**Your task**
A verbatim copy of the data is wanted, minus any picture in it.
+===+
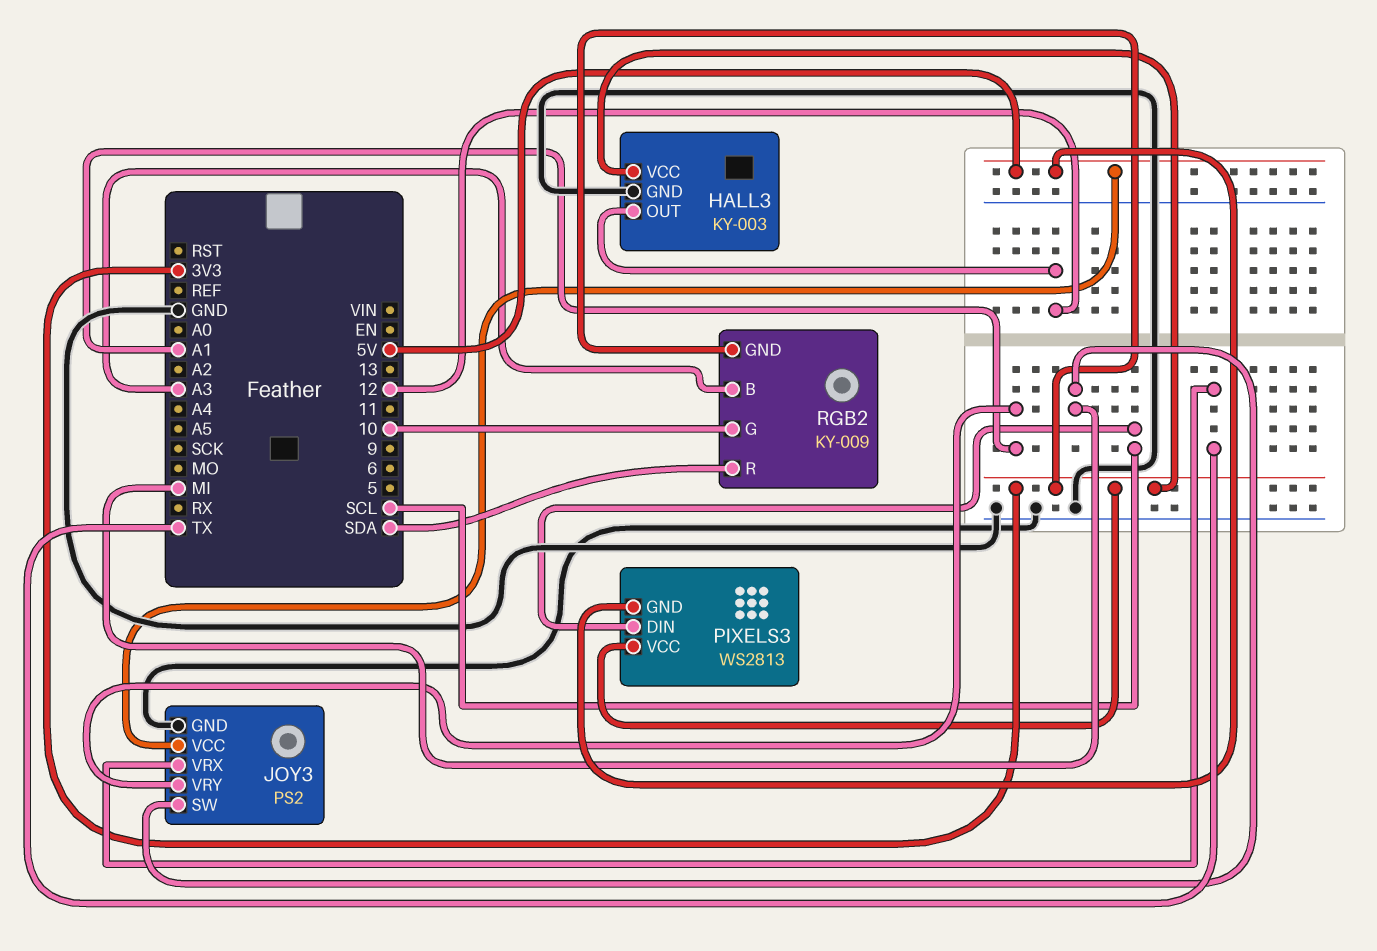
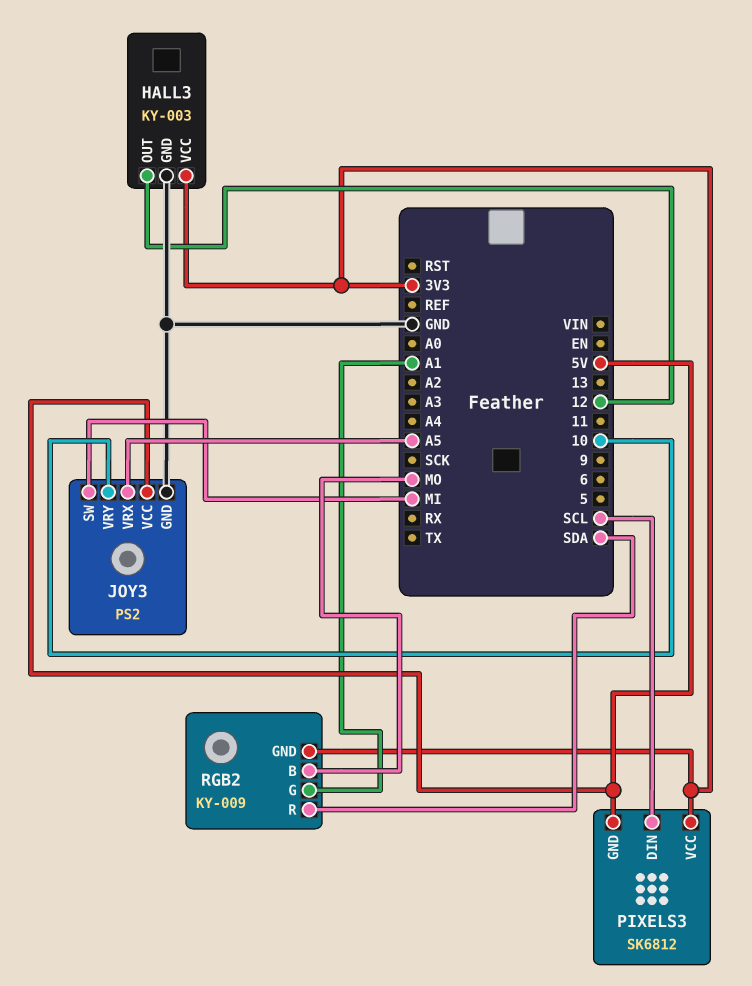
JOY3 pin VRX: TX -> A5
JOY3 pin VRY: A1 -> 10
PIXELS3: WS2813 -> SK6812
RGB2 pin B: A3 -> MO
RGB2 pin G: 10 -> A1

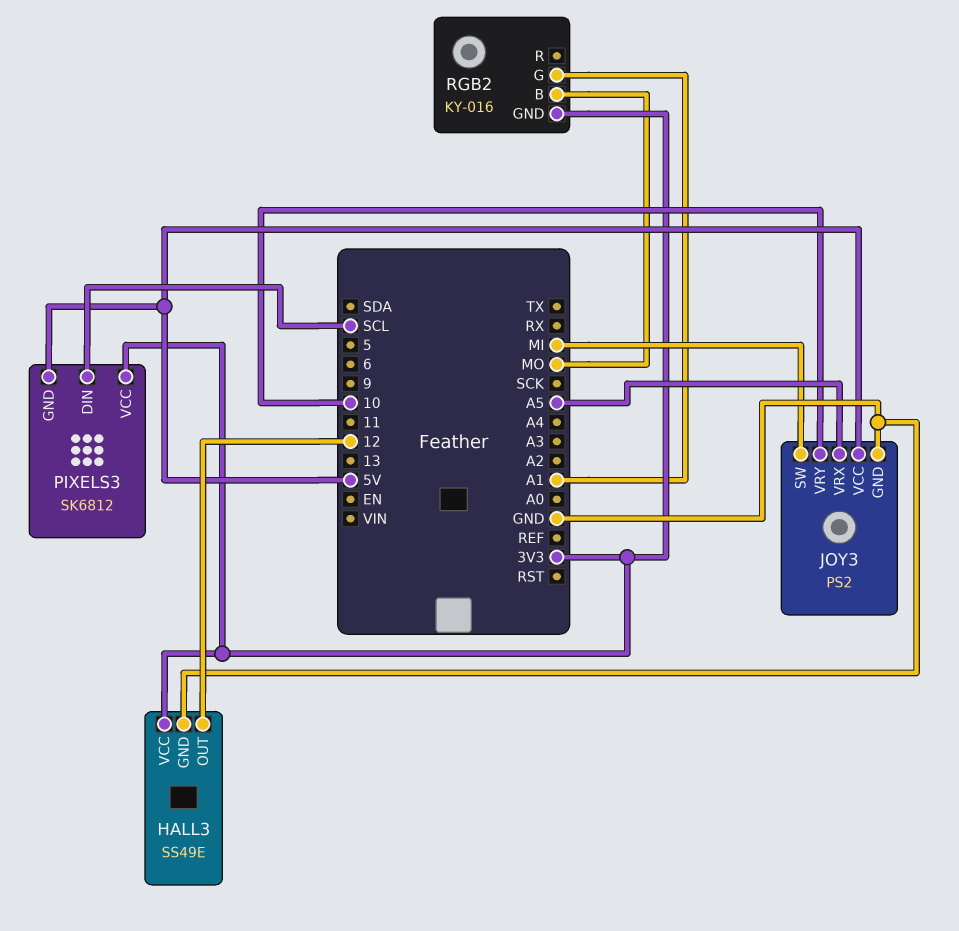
HALL3: KY-003 -> SS49E
RGB2: KY-009 -> KY-016
RGB2 pin R: SDA -> none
+===+
**Task answer**
JOY3 pin VRX: TX -> A5
JOY3 pin VRY: A1 -> 10
PIXELS3: WS2813 -> SK6812
RGB2 pin B: A3 -> MO
RGB2 pin G: 10 -> A1

HALL3: KY-003 -> SS49E
RGB2: KY-009 -> KY-016
RGB2 pin R: SDA -> none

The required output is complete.